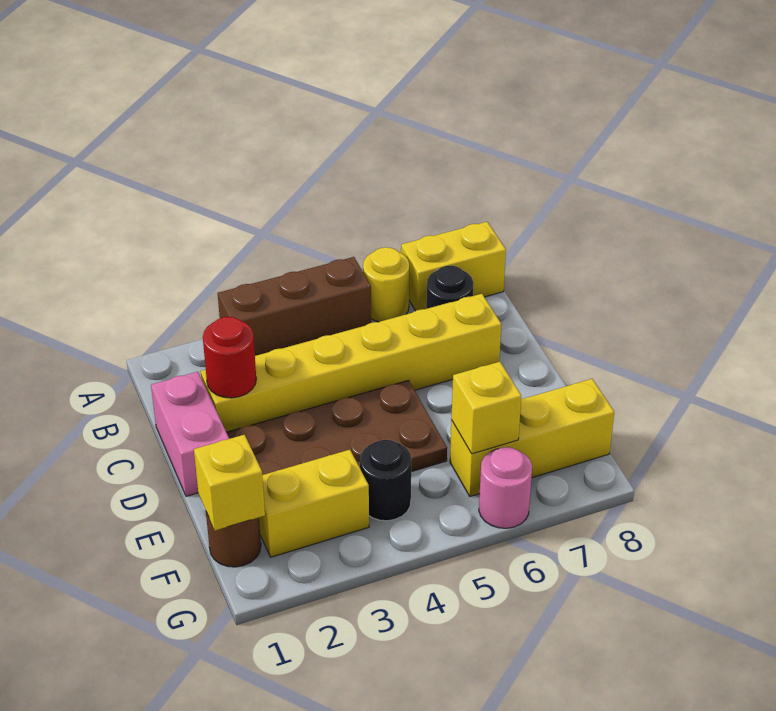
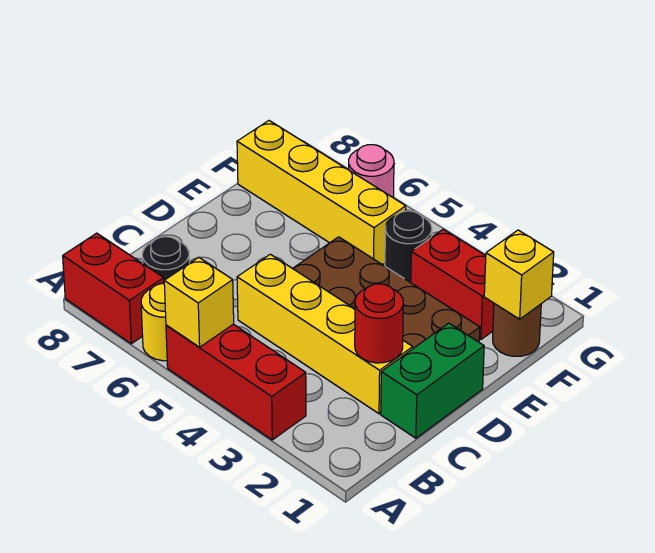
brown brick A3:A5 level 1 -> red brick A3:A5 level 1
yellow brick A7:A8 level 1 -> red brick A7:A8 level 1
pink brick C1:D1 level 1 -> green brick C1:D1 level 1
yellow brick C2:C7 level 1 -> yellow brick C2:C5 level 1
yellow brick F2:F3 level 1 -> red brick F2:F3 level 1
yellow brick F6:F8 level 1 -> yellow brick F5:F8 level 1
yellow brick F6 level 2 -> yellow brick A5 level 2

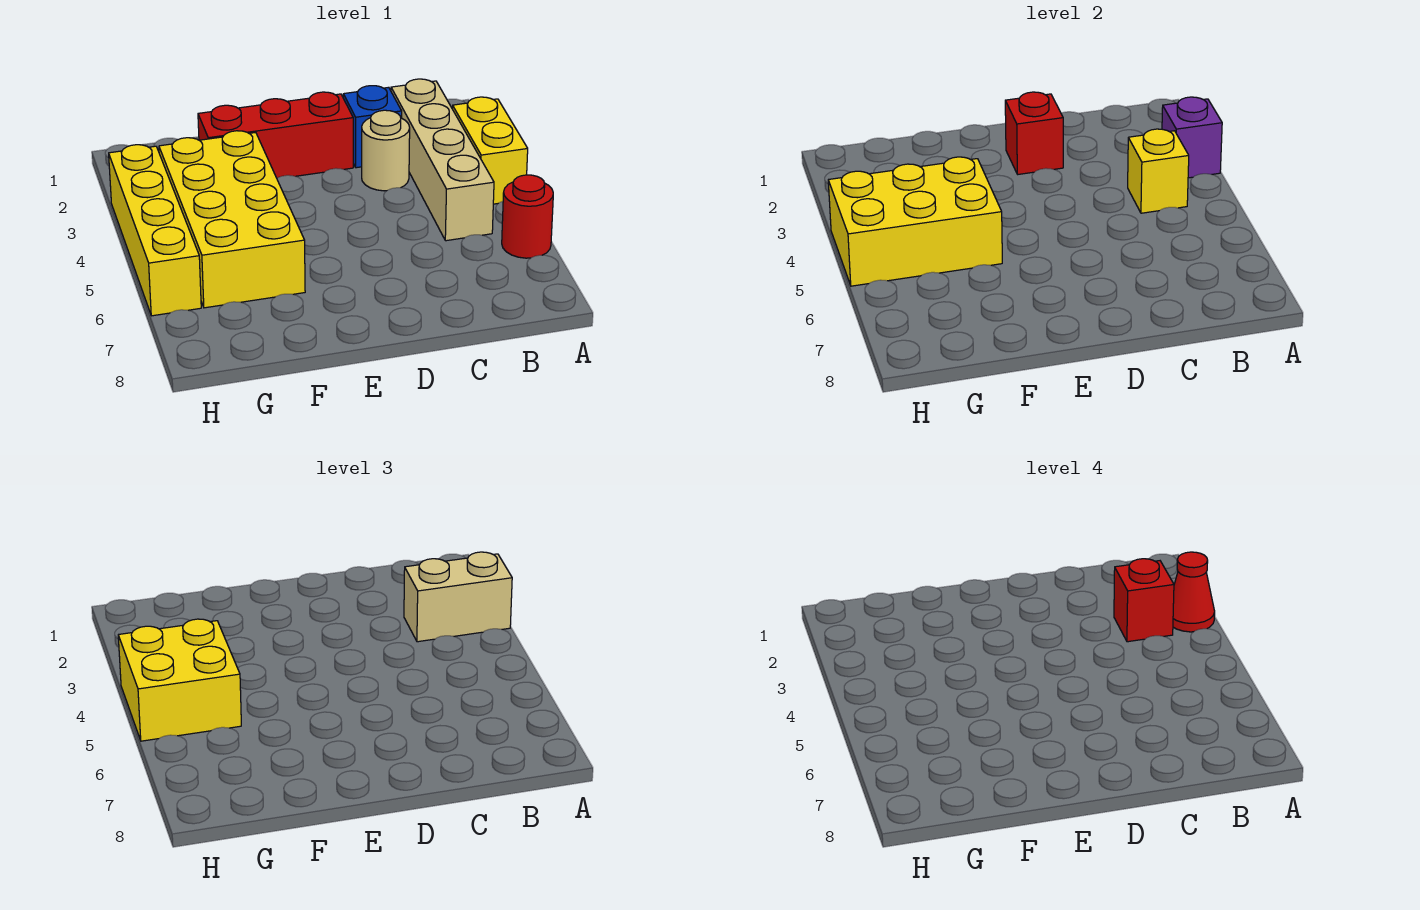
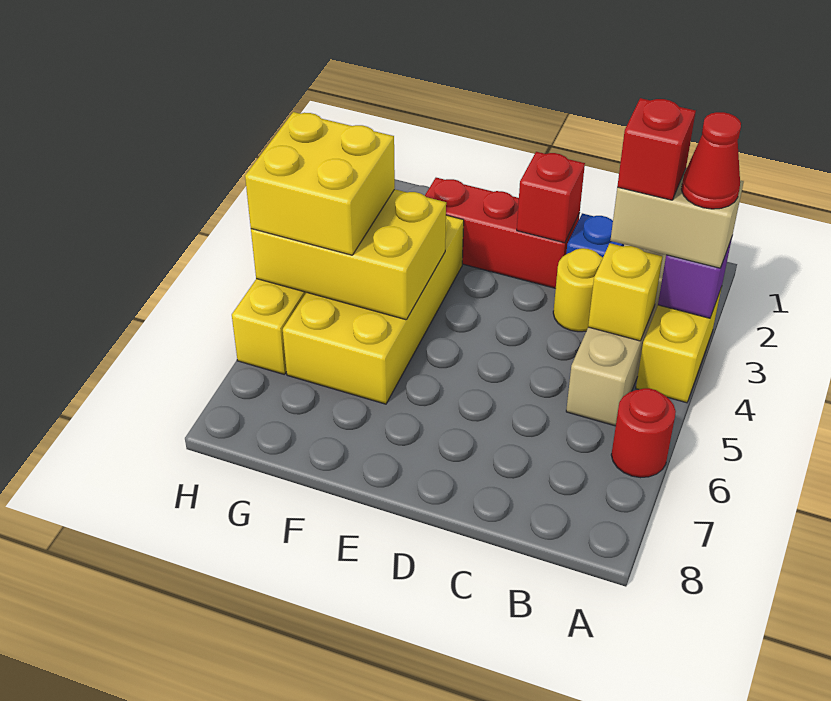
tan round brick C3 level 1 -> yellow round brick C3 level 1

---

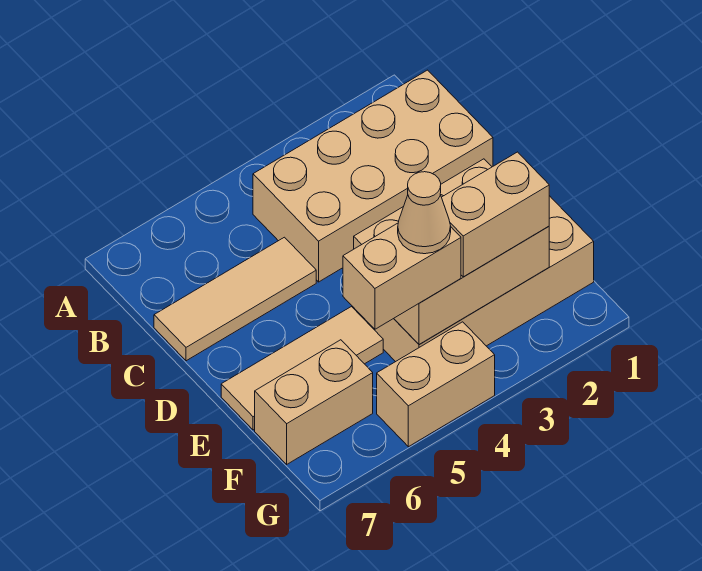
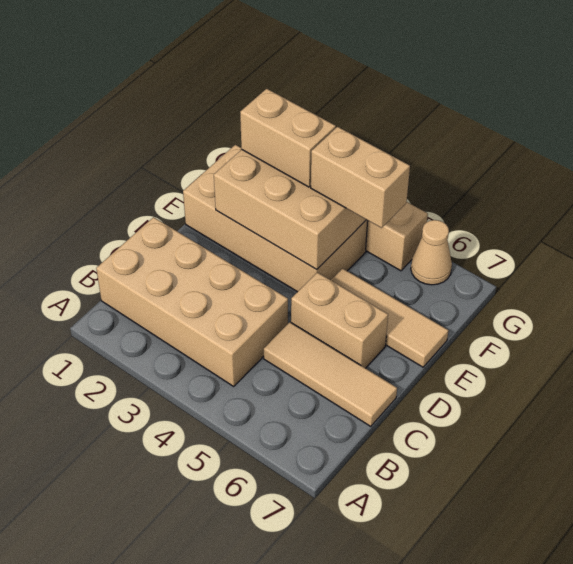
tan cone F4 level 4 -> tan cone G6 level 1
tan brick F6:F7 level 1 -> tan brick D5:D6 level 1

WHAT TO PRODUCE —
Above are the records; restate exactly the lines from the one containing "brown brick A3:A5" through the one containing "tan round brick", keeping pictures out.

SOLUTION TO THE EXERCISE —
brown brick A3:A5 level 1 -> red brick A3:A5 level 1
yellow brick A7:A8 level 1 -> red brick A7:A8 level 1
pink brick C1:D1 level 1 -> green brick C1:D1 level 1
yellow brick C2:C7 level 1 -> yellow brick C2:C5 level 1
yellow brick F2:F3 level 1 -> red brick F2:F3 level 1
yellow brick F6:F8 level 1 -> yellow brick F5:F8 level 1
yellow brick F6 level 2 -> yellow brick A5 level 2

tan round brick C3 level 1 -> yellow round brick C3 level 1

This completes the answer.